Work task:
Every record must be repeated exactly; omit any pictures they contain.

Listed entries:
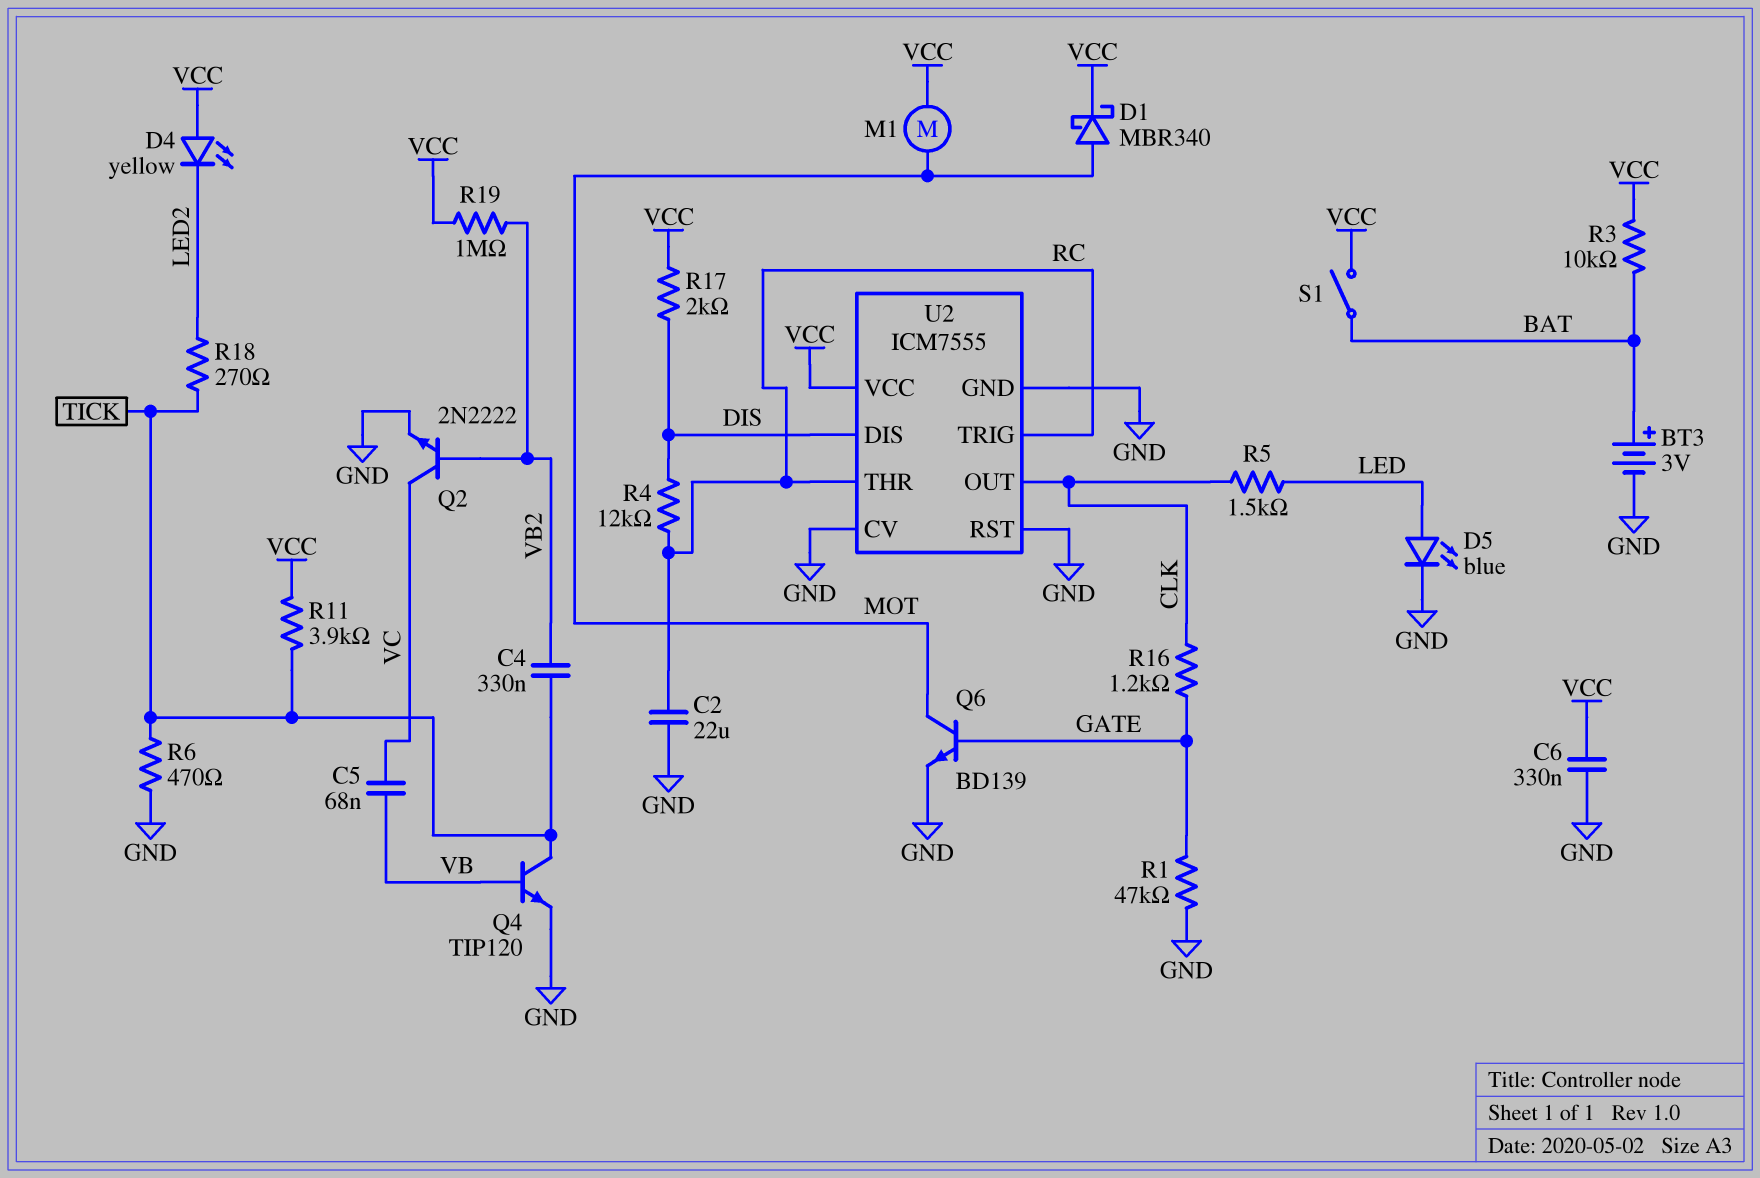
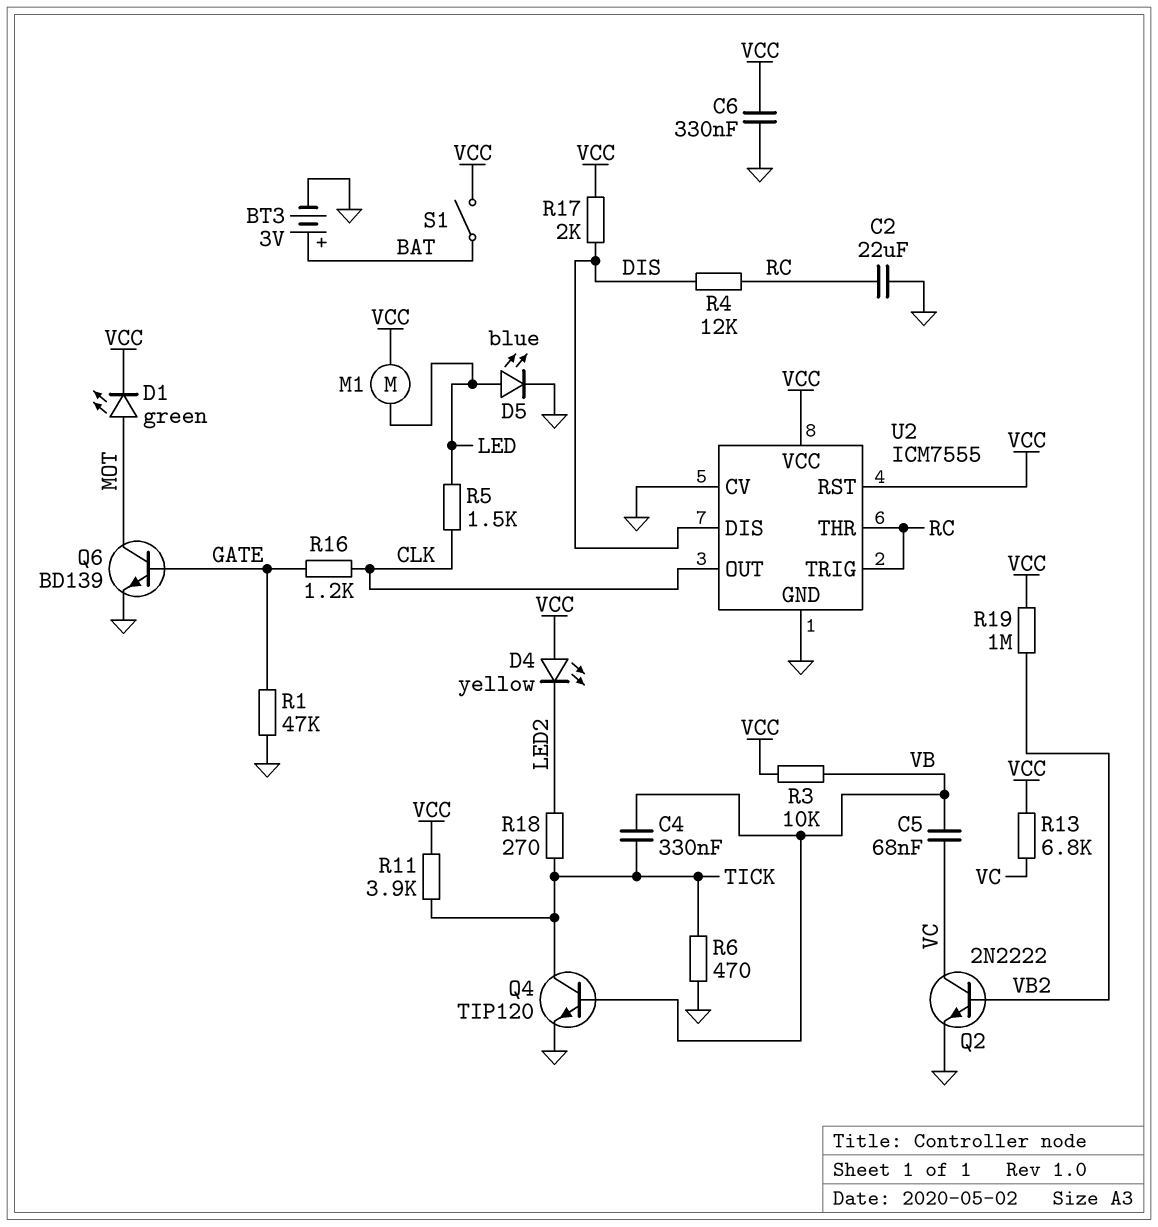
C4: 330nF (TICK, VB2) -> 330nF (TICK, VB)
D1: schottky MBR340 (A MOT, K VCC) -> LED green (A MOT, K VCC)
M1: motor (MOT, VCC) -> motor (LED, VCC)
R3: 10k (BAT, VCC) -> 10k (VB, VCC)
R13: none -> 6.8k (VC, VCC)
U2 pin RST: GND -> VCC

Answer box:
C4: 330nF (TICK, VB2) -> 330nF (TICK, VB)
D1: schottky MBR340 (A MOT, K VCC) -> LED green (A MOT, K VCC)
M1: motor (MOT, VCC) -> motor (LED, VCC)
R3: 10k (BAT, VCC) -> 10k (VB, VCC)
R13: none -> 6.8k (VC, VCC)
U2 pin RST: GND -> VCC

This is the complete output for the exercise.